## Task
Among the lines below, a stretch begins at the one with "appeared: cadenas/rose <565,186,598,226>" and ends at the one with "à dents/vert <600,180,649,226>". Repeat that stretch exactly, ends included.

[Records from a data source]
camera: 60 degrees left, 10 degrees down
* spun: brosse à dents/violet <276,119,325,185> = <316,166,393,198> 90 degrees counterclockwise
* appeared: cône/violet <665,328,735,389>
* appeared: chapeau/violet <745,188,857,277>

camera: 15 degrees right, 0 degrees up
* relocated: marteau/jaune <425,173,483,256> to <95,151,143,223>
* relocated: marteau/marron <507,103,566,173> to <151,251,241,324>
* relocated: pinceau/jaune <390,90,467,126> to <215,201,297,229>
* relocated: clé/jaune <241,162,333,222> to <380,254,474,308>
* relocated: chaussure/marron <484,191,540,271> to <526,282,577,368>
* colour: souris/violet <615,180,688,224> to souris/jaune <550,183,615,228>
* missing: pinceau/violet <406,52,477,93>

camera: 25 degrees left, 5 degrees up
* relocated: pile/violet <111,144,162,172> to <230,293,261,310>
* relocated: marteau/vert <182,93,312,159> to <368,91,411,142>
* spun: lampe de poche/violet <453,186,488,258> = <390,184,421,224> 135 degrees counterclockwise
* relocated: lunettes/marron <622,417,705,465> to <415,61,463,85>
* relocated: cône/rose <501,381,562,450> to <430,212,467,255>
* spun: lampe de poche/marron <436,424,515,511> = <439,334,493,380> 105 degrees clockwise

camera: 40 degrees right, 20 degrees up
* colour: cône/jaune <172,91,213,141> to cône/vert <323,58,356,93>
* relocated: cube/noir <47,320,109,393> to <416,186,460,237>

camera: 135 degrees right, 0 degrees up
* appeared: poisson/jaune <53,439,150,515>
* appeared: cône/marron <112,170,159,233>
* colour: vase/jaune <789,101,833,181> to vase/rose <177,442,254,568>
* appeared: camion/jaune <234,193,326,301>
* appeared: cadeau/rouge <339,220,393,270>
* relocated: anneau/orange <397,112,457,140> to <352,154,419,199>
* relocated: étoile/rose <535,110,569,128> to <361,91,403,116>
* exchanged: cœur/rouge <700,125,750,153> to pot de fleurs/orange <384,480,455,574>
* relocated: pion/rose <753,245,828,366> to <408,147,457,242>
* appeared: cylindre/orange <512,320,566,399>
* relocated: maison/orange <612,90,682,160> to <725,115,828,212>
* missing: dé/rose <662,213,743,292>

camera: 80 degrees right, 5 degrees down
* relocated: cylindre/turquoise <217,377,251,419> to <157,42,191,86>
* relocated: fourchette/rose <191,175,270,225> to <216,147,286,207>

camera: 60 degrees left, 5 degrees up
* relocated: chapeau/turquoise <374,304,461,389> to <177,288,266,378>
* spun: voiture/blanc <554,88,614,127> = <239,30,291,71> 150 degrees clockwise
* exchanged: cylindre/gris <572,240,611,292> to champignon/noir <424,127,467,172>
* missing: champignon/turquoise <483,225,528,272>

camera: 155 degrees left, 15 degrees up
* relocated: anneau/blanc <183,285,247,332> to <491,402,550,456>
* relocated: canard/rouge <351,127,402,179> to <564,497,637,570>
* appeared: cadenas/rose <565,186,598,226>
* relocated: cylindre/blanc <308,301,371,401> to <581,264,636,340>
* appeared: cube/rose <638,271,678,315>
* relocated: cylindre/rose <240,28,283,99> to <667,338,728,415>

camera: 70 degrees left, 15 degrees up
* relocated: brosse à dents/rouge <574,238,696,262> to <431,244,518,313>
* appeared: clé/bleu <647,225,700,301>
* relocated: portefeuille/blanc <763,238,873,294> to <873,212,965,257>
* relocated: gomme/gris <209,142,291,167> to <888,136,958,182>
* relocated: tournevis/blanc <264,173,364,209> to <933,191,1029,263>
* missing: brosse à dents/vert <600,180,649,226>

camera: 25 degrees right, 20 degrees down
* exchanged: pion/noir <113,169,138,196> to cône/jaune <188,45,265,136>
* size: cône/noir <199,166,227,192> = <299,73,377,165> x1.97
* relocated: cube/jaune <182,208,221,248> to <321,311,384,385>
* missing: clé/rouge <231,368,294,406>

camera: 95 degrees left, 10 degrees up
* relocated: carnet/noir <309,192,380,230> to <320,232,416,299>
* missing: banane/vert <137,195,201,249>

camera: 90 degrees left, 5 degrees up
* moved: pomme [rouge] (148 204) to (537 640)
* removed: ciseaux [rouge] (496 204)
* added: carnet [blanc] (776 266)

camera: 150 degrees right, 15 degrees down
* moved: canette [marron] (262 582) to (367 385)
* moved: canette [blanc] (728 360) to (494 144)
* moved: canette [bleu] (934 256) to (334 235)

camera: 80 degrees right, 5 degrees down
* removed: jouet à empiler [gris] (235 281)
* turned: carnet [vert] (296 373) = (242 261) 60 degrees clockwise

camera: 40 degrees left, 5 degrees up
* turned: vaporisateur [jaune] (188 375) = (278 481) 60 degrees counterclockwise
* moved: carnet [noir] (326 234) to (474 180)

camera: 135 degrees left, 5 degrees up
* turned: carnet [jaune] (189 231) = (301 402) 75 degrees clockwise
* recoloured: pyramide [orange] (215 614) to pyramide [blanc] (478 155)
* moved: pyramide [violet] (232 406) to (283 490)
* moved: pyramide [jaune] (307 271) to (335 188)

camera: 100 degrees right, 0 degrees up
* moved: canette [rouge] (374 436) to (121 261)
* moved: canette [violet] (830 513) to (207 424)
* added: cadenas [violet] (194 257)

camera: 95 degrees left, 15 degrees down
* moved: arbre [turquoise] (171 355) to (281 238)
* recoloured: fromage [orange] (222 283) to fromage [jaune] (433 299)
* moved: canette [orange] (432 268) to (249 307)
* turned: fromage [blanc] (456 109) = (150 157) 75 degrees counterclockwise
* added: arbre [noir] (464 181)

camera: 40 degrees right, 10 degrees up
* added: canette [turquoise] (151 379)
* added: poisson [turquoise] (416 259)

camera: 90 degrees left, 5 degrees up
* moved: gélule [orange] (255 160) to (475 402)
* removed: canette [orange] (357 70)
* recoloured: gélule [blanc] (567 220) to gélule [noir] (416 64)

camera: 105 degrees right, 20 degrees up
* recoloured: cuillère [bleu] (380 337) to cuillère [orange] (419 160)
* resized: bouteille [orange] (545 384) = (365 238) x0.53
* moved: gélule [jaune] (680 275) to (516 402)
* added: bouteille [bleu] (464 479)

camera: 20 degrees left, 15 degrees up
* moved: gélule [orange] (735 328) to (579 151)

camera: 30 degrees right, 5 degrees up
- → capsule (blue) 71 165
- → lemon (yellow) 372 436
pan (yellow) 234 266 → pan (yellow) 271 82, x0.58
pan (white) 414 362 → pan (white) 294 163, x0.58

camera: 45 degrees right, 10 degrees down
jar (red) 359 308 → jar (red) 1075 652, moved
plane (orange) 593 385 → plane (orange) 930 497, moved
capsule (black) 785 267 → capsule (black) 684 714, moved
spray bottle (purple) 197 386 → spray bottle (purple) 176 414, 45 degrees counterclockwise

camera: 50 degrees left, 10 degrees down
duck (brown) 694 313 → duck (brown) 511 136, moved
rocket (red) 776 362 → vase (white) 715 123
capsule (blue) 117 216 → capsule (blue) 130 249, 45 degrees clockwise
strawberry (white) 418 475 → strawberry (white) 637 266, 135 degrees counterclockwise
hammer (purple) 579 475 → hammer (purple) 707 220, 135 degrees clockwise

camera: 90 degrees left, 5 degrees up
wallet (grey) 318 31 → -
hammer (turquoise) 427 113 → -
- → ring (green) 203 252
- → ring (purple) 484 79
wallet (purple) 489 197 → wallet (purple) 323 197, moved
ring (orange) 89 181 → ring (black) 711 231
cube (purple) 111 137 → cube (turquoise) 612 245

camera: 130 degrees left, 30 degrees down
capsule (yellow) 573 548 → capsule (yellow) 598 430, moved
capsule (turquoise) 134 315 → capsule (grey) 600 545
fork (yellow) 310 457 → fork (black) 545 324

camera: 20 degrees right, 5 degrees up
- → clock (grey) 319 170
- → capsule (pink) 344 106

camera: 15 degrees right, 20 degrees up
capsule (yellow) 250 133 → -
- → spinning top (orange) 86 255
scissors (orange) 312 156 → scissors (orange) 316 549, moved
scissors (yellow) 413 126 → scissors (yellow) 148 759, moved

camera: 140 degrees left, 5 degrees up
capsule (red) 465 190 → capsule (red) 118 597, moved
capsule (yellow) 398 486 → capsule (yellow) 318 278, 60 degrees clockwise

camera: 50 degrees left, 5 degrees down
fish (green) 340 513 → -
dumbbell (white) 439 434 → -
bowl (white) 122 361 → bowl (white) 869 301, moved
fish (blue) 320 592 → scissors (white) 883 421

## Response for this exercise
* appeared: cadenas/rose <565,186,598,226>
* relocated: cylindre/blanc <308,301,371,401> to <581,264,636,340>
* appeared: cube/rose <638,271,678,315>
* relocated: cylindre/rose <240,28,283,99> to <667,338,728,415>

camera: 70 degrees left, 15 degrees up
* relocated: brosse à dents/rouge <574,238,696,262> to <431,244,518,313>
* appeared: clé/bleu <647,225,700,301>
* relocated: portefeuille/blanc <763,238,873,294> to <873,212,965,257>
* relocated: gomme/gris <209,142,291,167> to <888,136,958,182>
* relocated: tournevis/blanc <264,173,364,209> to <933,191,1029,263>
* missing: brosse à dents/vert <600,180,649,226>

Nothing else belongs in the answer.